■ DESCRIPTION OF THE TASK: Check each line of the entries. Copy the ones that contain the string "pink".

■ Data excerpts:
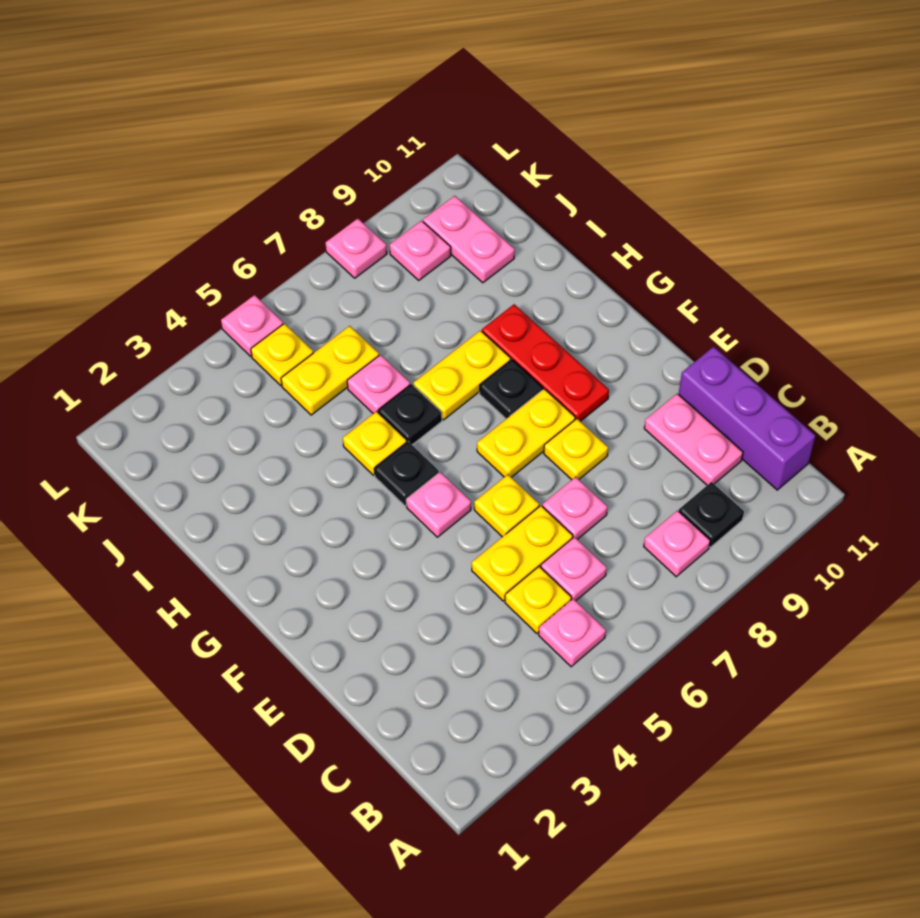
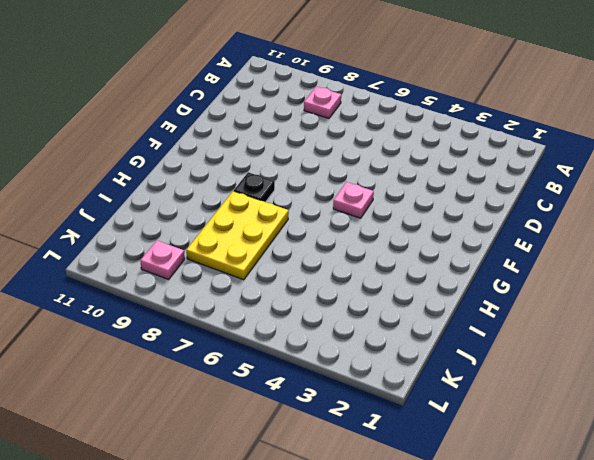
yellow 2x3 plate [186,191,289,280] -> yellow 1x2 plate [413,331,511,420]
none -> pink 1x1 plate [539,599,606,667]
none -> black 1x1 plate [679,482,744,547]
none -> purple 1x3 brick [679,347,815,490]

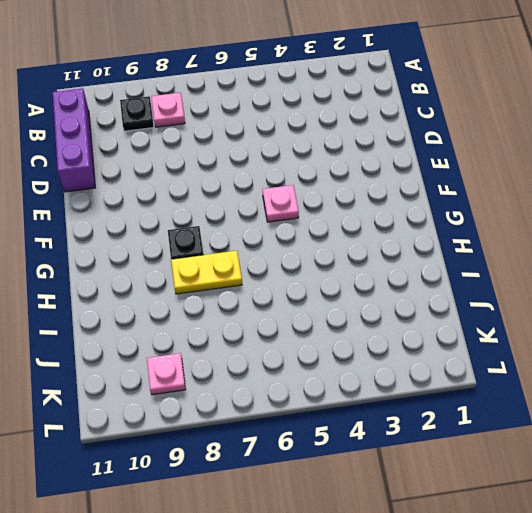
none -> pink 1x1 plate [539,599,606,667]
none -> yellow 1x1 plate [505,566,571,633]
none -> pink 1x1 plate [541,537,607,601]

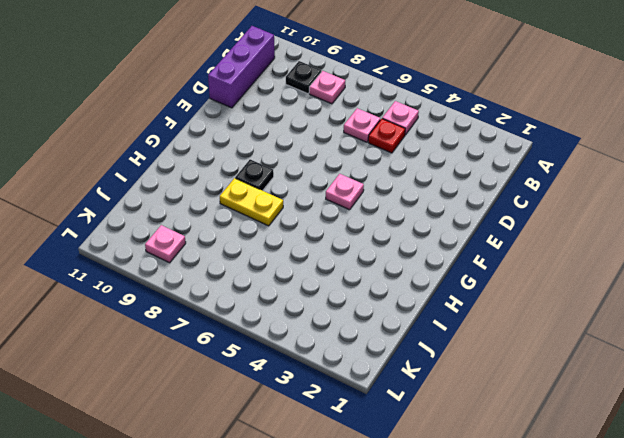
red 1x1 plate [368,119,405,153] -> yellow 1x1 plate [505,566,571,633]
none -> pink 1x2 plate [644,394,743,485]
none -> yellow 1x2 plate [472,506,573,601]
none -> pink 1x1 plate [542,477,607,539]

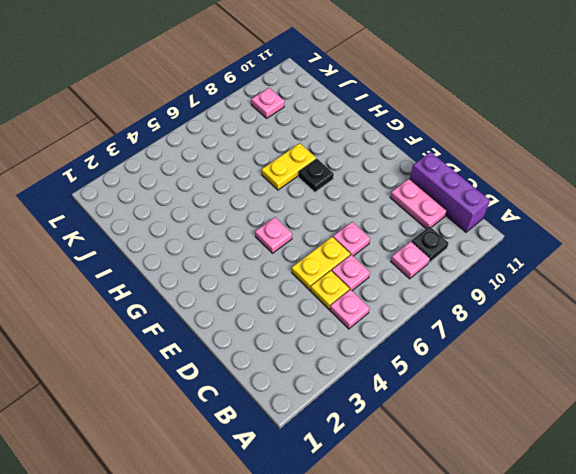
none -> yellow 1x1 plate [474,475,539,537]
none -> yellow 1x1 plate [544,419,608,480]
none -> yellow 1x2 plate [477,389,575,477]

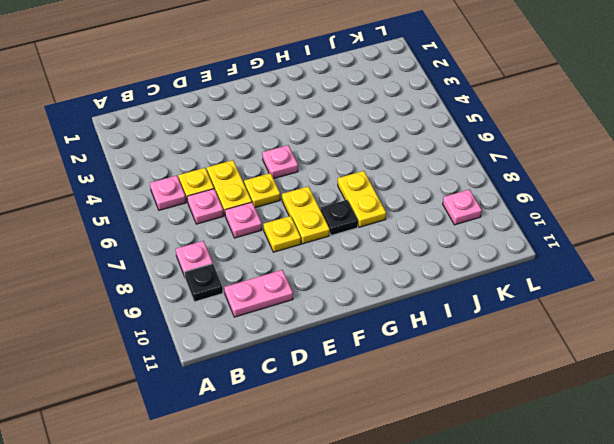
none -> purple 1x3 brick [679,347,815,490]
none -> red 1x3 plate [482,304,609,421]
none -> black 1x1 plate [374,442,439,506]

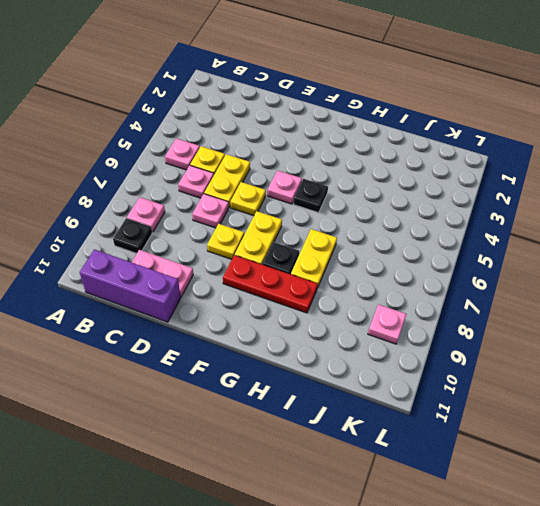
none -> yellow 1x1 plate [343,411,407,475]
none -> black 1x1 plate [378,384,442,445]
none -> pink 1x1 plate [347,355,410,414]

■ SOLVED EXERCISE:
none -> pink 1x1 plate [539,599,606,667]
none -> pink 1x1 plate [539,599,606,667]
none -> pink 1x1 plate [541,537,607,601]
none -> pink 1x2 plate [644,394,743,485]
none -> pink 1x1 plate [542,477,607,539]
none -> pink 1x1 plate [347,355,410,414]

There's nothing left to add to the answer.